• [Work request]: Each line below from the line with "yellow plate E9:F9" to the line with "red plate J7:L7 level 2 -> none" must be copied exactly, including those two, and no picture may appear in the copy.

• [Source records]:
* * *

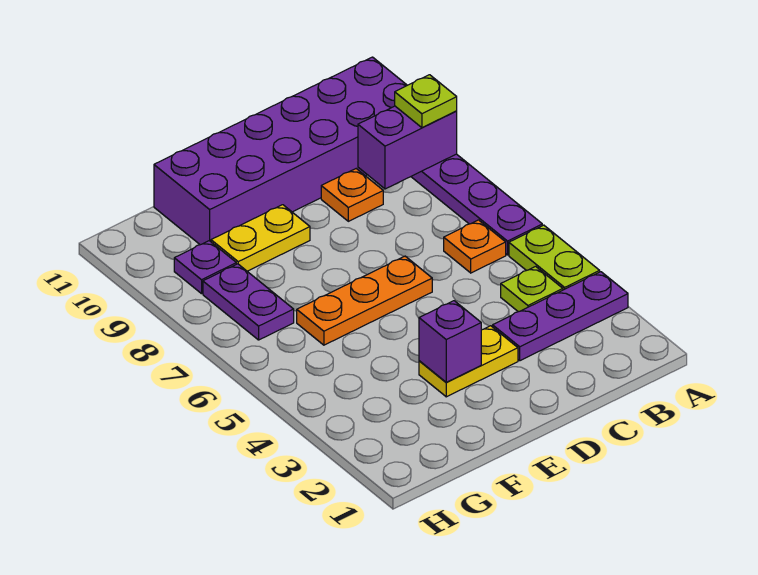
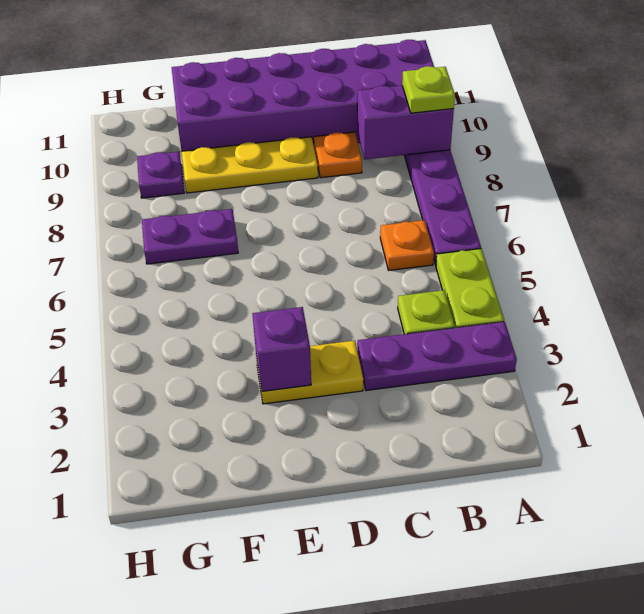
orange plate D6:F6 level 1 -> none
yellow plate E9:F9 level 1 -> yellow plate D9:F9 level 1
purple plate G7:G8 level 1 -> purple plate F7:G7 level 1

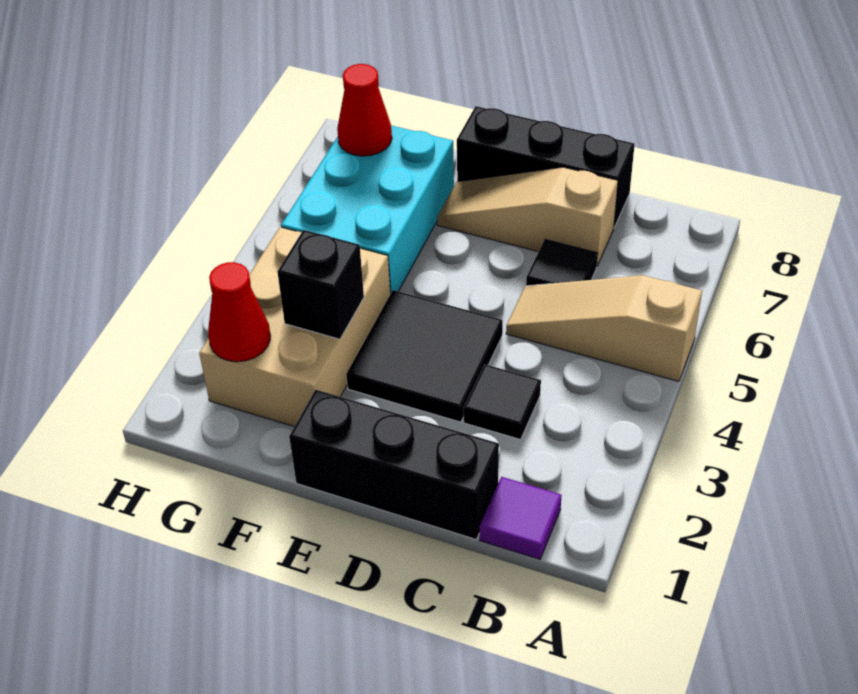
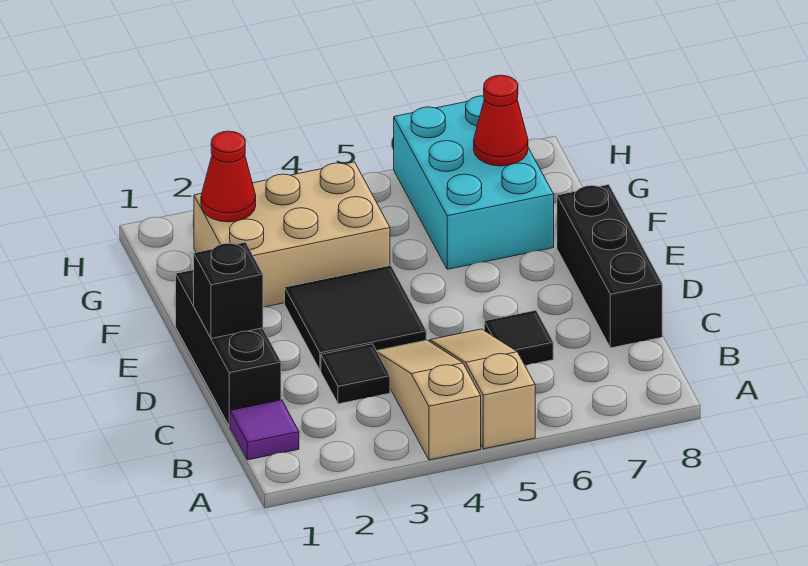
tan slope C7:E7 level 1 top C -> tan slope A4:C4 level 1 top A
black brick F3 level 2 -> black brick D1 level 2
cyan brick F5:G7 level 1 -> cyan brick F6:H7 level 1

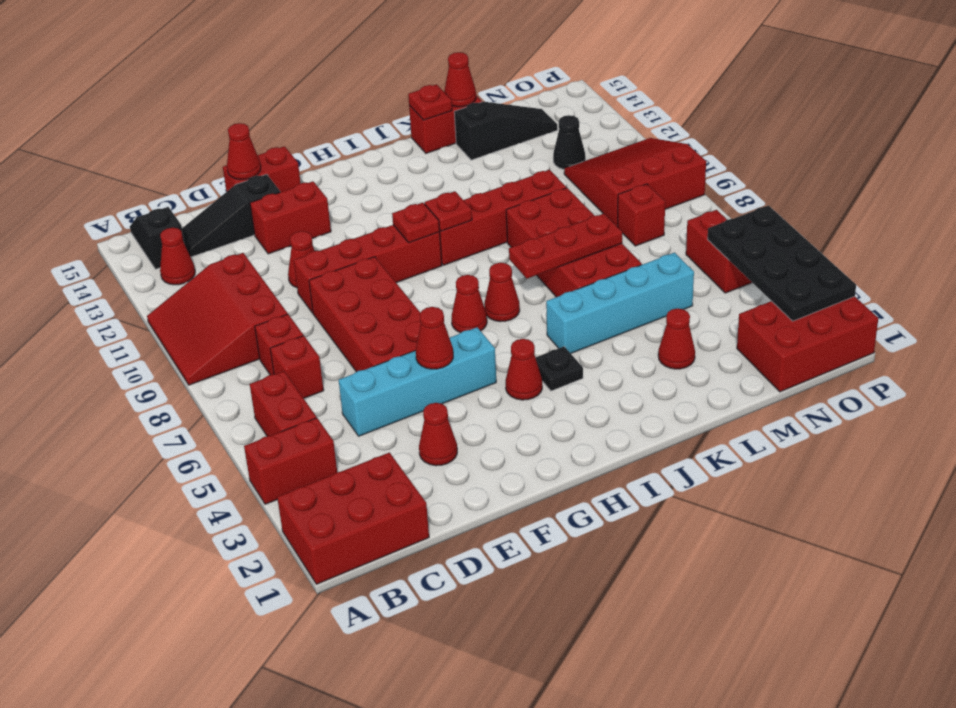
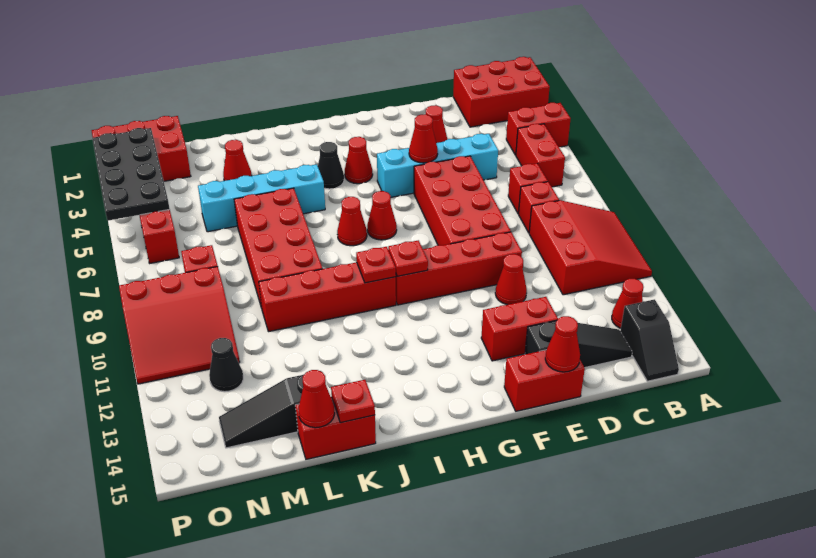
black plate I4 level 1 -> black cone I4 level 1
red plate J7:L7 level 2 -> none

* * *

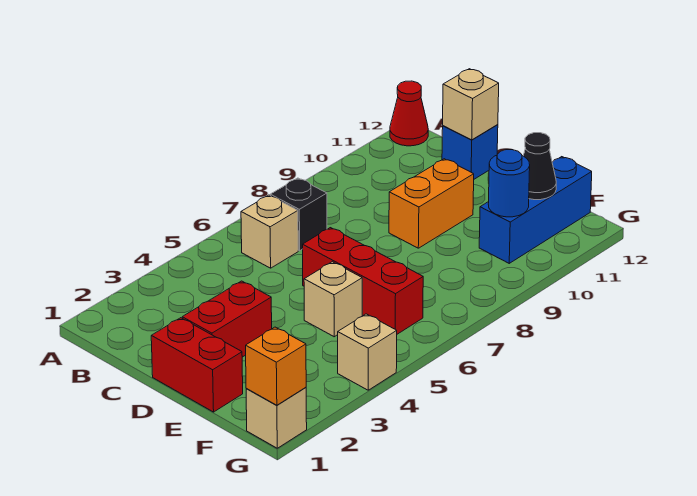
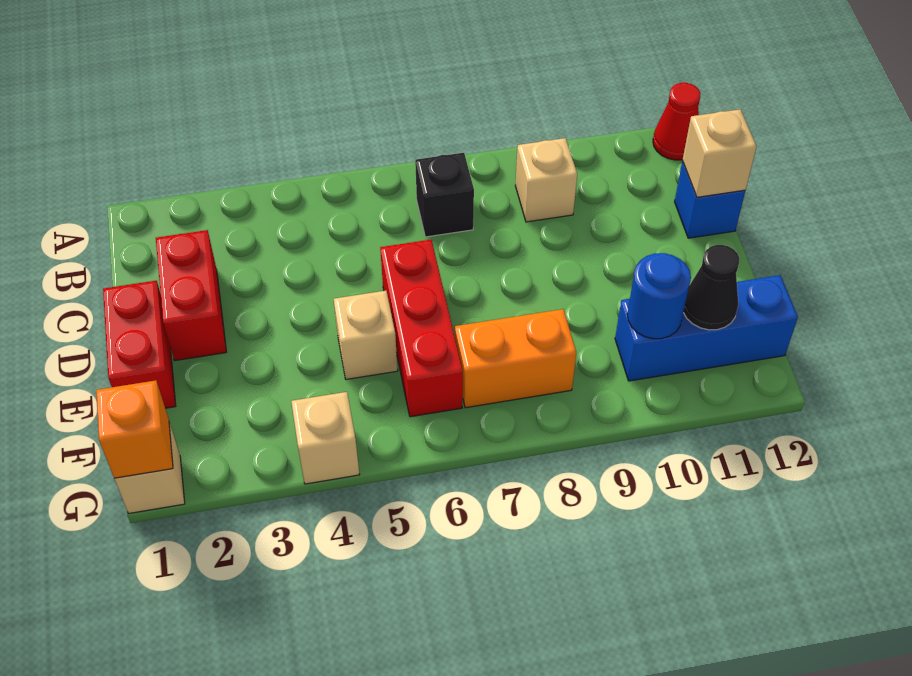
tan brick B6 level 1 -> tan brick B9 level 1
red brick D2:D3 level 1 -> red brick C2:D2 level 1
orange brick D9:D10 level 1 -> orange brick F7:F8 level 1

* * *

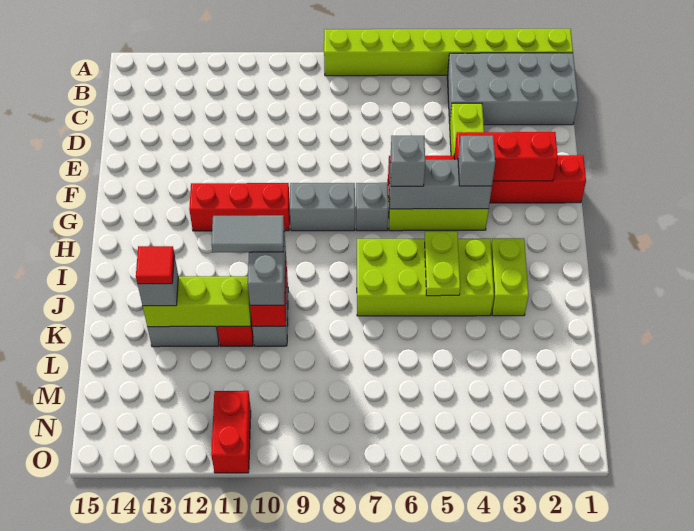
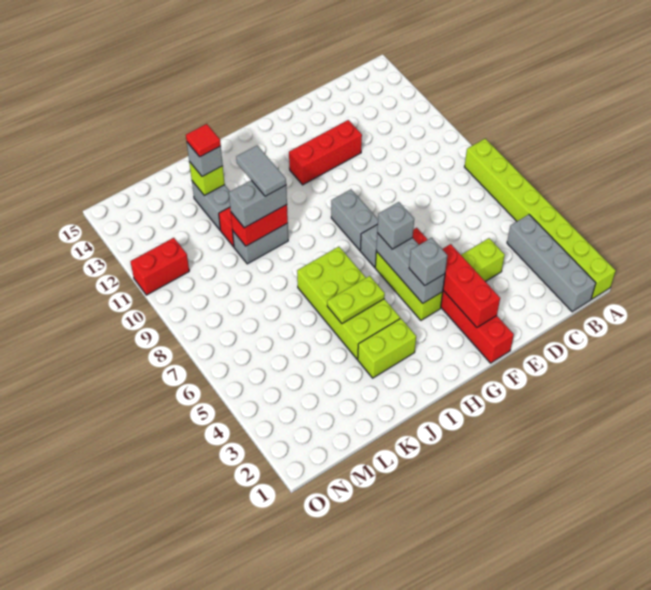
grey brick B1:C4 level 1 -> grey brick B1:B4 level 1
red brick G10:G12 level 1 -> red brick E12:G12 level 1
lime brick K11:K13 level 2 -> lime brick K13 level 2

* * *

• [Task solution]:
yellow plate E9:F9 level 1 -> yellow plate D9:F9 level 1
purple plate G7:G8 level 1 -> purple plate F7:G7 level 1

tan slope C7:E7 level 1 top C -> tan slope A4:C4 level 1 top A
black brick F3 level 2 -> black brick D1 level 2
cyan brick F5:G7 level 1 -> cyan brick F6:H7 level 1

black plate I4 level 1 -> black cone I4 level 1
red plate J7:L7 level 2 -> none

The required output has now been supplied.